--- THE PROBLEM ---
Reproduce all of the entries below exactly, without a single change.

(Spatial object tracking data)
"""

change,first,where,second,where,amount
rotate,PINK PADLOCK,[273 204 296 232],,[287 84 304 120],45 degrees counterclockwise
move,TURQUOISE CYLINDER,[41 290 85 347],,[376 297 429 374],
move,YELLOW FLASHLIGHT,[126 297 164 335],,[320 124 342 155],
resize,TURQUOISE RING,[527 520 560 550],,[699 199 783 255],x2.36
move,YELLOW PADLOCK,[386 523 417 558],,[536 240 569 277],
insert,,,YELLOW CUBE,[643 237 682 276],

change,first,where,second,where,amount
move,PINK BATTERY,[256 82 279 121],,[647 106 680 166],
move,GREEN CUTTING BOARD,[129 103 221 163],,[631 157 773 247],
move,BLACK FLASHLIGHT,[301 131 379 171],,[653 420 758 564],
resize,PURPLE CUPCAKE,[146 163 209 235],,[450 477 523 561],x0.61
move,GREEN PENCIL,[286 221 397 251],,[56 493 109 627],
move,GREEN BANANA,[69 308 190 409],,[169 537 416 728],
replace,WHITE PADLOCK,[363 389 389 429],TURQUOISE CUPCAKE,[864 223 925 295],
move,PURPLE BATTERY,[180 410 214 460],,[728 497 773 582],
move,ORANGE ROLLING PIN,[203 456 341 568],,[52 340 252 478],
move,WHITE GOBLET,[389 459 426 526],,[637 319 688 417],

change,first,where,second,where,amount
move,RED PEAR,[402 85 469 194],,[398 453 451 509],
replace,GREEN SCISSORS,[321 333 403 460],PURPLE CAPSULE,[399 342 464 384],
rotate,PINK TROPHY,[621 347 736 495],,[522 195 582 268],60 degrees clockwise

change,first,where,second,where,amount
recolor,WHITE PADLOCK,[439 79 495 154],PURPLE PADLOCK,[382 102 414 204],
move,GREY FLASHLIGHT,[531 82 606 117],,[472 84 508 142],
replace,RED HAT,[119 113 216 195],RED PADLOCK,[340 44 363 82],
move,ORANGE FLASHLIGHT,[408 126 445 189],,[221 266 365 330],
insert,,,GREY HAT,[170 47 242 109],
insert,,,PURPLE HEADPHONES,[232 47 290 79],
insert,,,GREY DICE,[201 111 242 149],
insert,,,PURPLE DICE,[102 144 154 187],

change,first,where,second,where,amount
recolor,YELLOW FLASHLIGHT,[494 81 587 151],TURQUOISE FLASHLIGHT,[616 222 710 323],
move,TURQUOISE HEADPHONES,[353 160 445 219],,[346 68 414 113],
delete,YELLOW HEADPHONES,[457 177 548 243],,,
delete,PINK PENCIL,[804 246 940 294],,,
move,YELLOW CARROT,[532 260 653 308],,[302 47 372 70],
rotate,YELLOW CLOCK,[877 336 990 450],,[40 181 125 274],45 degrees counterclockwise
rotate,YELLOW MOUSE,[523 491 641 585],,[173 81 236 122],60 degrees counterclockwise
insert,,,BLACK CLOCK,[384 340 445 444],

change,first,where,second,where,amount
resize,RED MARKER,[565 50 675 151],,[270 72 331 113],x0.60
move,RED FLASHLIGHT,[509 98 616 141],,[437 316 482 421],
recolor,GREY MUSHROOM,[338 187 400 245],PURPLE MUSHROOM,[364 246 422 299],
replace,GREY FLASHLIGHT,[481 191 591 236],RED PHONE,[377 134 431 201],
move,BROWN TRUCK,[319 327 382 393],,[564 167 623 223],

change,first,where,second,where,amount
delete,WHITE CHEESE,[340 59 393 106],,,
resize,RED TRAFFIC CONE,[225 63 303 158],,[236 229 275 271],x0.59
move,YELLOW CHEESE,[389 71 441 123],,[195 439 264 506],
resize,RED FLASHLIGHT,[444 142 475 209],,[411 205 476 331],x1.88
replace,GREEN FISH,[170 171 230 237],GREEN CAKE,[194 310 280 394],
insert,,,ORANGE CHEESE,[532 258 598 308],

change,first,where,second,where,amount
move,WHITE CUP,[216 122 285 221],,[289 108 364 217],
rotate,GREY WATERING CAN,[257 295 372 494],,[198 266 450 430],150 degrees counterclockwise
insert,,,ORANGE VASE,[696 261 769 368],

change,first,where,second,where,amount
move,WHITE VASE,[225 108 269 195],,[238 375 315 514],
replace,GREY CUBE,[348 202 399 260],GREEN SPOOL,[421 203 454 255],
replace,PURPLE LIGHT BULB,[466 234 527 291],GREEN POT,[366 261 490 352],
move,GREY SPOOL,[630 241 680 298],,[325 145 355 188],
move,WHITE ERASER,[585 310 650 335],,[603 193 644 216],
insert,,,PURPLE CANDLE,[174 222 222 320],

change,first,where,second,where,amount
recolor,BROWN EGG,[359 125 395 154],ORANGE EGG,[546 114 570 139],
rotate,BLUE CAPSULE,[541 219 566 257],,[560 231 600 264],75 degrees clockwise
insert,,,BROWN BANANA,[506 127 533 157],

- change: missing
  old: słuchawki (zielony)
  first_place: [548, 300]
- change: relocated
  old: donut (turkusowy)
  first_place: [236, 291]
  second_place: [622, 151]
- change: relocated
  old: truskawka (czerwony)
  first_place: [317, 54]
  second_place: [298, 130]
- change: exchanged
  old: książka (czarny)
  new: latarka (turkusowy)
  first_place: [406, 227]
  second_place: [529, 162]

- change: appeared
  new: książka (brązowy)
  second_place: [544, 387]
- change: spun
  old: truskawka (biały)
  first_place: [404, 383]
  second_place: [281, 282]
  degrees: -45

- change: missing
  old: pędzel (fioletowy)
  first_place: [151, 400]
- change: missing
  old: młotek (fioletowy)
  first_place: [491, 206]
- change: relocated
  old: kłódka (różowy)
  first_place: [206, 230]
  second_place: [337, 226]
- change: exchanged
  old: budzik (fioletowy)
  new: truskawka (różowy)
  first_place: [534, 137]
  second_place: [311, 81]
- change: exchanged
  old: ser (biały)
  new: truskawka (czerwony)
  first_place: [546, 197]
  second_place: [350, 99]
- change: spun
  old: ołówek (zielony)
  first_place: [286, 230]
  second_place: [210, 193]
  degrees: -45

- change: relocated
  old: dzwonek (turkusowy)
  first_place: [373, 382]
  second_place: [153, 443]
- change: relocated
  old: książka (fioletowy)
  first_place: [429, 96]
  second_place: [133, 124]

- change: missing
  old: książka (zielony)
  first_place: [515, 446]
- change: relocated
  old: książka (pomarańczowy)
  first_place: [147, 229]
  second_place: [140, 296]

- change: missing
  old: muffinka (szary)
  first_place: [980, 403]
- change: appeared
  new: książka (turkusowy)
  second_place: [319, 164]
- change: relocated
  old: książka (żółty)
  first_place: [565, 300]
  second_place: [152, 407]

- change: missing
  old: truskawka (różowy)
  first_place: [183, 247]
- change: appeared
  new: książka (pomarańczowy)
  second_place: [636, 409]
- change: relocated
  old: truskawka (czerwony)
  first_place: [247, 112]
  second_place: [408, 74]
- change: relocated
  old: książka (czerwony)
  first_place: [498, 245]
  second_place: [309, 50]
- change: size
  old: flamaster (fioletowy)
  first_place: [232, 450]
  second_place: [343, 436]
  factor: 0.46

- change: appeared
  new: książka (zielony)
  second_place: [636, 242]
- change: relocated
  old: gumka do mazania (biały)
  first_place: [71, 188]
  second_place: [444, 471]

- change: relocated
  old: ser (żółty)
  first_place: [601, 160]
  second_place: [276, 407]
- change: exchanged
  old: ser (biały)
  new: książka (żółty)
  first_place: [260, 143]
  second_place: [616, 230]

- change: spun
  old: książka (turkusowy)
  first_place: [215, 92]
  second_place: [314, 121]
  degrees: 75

"""

--- WRITTEN ANSWER ---
change,first,where,second,where,amount
rotate,PINK PADLOCK,[273 204 296 232],,[287 84 304 120],45 degrees counterclockwise
move,TURQUOISE CYLINDER,[41 290 85 347],,[376 297 429 374],
move,YELLOW FLASHLIGHT,[126 297 164 335],,[320 124 342 155],
resize,TURQUOISE RING,[527 520 560 550],,[699 199 783 255],x2.36
move,YELLOW PADLOCK,[386 523 417 558],,[536 240 569 277],
insert,,,YELLOW CUBE,[643 237 682 276],

change,first,where,second,where,amount
move,PINK BATTERY,[256 82 279 121],,[647 106 680 166],
move,GREEN CUTTING BOARD,[129 103 221 163],,[631 157 773 247],
move,BLACK FLASHLIGHT,[301 131 379 171],,[653 420 758 564],
resize,PURPLE CUPCAKE,[146 163 209 235],,[450 477 523 561],x0.61
move,GREEN PENCIL,[286 221 397 251],,[56 493 109 627],
move,GREEN BANANA,[69 308 190 409],,[169 537 416 728],
replace,WHITE PADLOCK,[363 389 389 429],TURQUOISE CUPCAKE,[864 223 925 295],
move,PURPLE BATTERY,[180 410 214 460],,[728 497 773 582],
move,ORANGE ROLLING PIN,[203 456 341 568],,[52 340 252 478],
move,WHITE GOBLET,[389 459 426 526],,[637 319 688 417],

change,first,where,second,where,amount
move,RED PEAR,[402 85 469 194],,[398 453 451 509],
replace,GREEN SCISSORS,[321 333 403 460],PURPLE CAPSULE,[399 342 464 384],
rotate,PINK TROPHY,[621 347 736 495],,[522 195 582 268],60 degrees clockwise

change,first,where,second,where,amount
recolor,WHITE PADLOCK,[439 79 495 154],PURPLE PADLOCK,[382 102 414 204],
move,GREY FLASHLIGHT,[531 82 606 117],,[472 84 508 142],
replace,RED HAT,[119 113 216 195],RED PADLOCK,[340 44 363 82],
move,ORANGE FLASHLIGHT,[408 126 445 189],,[221 266 365 330],
insert,,,GREY HAT,[170 47 242 109],
insert,,,PURPLE HEADPHONES,[232 47 290 79],
insert,,,GREY DICE,[201 111 242 149],
insert,,,PURPLE DICE,[102 144 154 187],

change,first,where,second,where,amount
recolor,YELLOW FLASHLIGHT,[494 81 587 151],TURQUOISE FLASHLIGHT,[616 222 710 323],
move,TURQUOISE HEADPHONES,[353 160 445 219],,[346 68 414 113],
delete,YELLOW HEADPHONES,[457 177 548 243],,,
delete,PINK PENCIL,[804 246 940 294],,,
move,YELLOW CARROT,[532 260 653 308],,[302 47 372 70],
rotate,YELLOW CLOCK,[877 336 990 450],,[40 181 125 274],45 degrees counterclockwise
rotate,YELLOW MOUSE,[523 491 641 585],,[173 81 236 122],60 degrees counterclockwise
insert,,,BLACK CLOCK,[384 340 445 444],

change,first,where,second,where,amount
resize,RED MARKER,[565 50 675 151],,[270 72 331 113],x0.60
move,RED FLASHLIGHT,[509 98 616 141],,[437 316 482 421],
recolor,GREY MUSHROOM,[338 187 400 245],PURPLE MUSHROOM,[364 246 422 299],
replace,GREY FLASHLIGHT,[481 191 591 236],RED PHONE,[377 134 431 201],
move,BROWN TRUCK,[319 327 382 393],,[564 167 623 223],

change,first,where,second,where,amount
delete,WHITE CHEESE,[340 59 393 106],,,
resize,RED TRAFFIC CONE,[225 63 303 158],,[236 229 275 271],x0.59
move,YELLOW CHEESE,[389 71 441 123],,[195 439 264 506],
resize,RED FLASHLIGHT,[444 142 475 209],,[411 205 476 331],x1.88
replace,GREEN FISH,[170 171 230 237],GREEN CAKE,[194 310 280 394],
insert,,,ORANGE CHEESE,[532 258 598 308],

change,first,where,second,where,amount
move,WHITE CUP,[216 122 285 221],,[289 108 364 217],
rotate,GREY WATERING CAN,[257 295 372 494],,[198 266 450 430],150 degrees counterclockwise
insert,,,ORANGE VASE,[696 261 769 368],

change,first,where,second,where,amount
move,WHITE VASE,[225 108 269 195],,[238 375 315 514],
replace,GREY CUBE,[348 202 399 260],GREEN SPOOL,[421 203 454 255],
replace,PURPLE LIGHT BULB,[466 234 527 291],GREEN POT,[366 261 490 352],
move,GREY SPOOL,[630 241 680 298],,[325 145 355 188],
move,WHITE ERASER,[585 310 650 335],,[603 193 644 216],
insert,,,PURPLE CANDLE,[174 222 222 320],

change,first,where,second,where,amount
recolor,BROWN EGG,[359 125 395 154],ORANGE EGG,[546 114 570 139],
rotate,BLUE CAPSULE,[541 219 566 257],,[560 231 600 264],75 degrees clockwise
insert,,,BROWN BANANA,[506 127 533 157],

- change: missing
  old: słuchawki (zielony)
  first_place: [548, 300]
- change: relocated
  old: donut (turkusowy)
  first_place: [236, 291]
  second_place: [622, 151]
- change: relocated
  old: truskawka (czerwony)
  first_place: [317, 54]
  second_place: [298, 130]
- change: exchanged
  old: książka (czarny)
  new: latarka (turkusowy)
  first_place: [406, 227]
  second_place: [529, 162]

- change: appeared
  new: książka (brązowy)
  second_place: [544, 387]
- change: spun
  old: truskawka (biały)
  first_place: [404, 383]
  second_place: [281, 282]
  degrees: -45

- change: missing
  old: pędzel (fioletowy)
  first_place: [151, 400]
- change: missing
  old: młotek (fioletowy)
  first_place: [491, 206]
- change: relocated
  old: kłódka (różowy)
  first_place: [206, 230]
  second_place: [337, 226]
- change: exchanged
  old: budzik (fioletowy)
  new: truskawka (różowy)
  first_place: [534, 137]
  second_place: [311, 81]
- change: exchanged
  old: ser (biały)
  new: truskawka (czerwony)
  first_place: [546, 197]
  second_place: [350, 99]
- change: spun
  old: ołówek (zielony)
  first_place: [286, 230]
  second_place: [210, 193]
  degrees: -45

- change: relocated
  old: dzwonek (turkusowy)
  first_place: [373, 382]
  second_place: [153, 443]
- change: relocated
  old: książka (fioletowy)
  first_place: [429, 96]
  second_place: [133, 124]

- change: missing
  old: książka (zielony)
  first_place: [515, 446]
- change: relocated
  old: książka (pomarańczowy)
  first_place: [147, 229]
  second_place: [140, 296]

- change: missing
  old: muffinka (szary)
  first_place: [980, 403]
- change: appeared
  new: książka (turkusowy)
  second_place: [319, 164]
- change: relocated
  old: książka (żółty)
  first_place: [565, 300]
  second_place: [152, 407]

- change: missing
  old: truskawka (różowy)
  first_place: [183, 247]
- change: appeared
  new: książka (pomarańczowy)
  second_place: [636, 409]
- change: relocated
  old: truskawka (czerwony)
  first_place: [247, 112]
  second_place: [408, 74]
- change: relocated
  old: książka (czerwony)
  first_place: [498, 245]
  second_place: [309, 50]
- change: size
  old: flamaster (fioletowy)
  first_place: [232, 450]
  second_place: [343, 436]
  factor: 0.46

- change: appeared
  new: książka (zielony)
  second_place: [636, 242]
- change: relocated
  old: gumka do mazania (biały)
  first_place: [71, 188]
  second_place: [444, 471]

- change: relocated
  old: ser (żółty)
  first_place: [601, 160]
  second_place: [276, 407]
- change: exchanged
  old: ser (biały)
  new: książka (żółty)
  first_place: [260, 143]
  second_place: [616, 230]

- change: spun
  old: książka (turkusowy)
  first_place: [215, 92]
  second_place: [314, 121]
  degrees: 75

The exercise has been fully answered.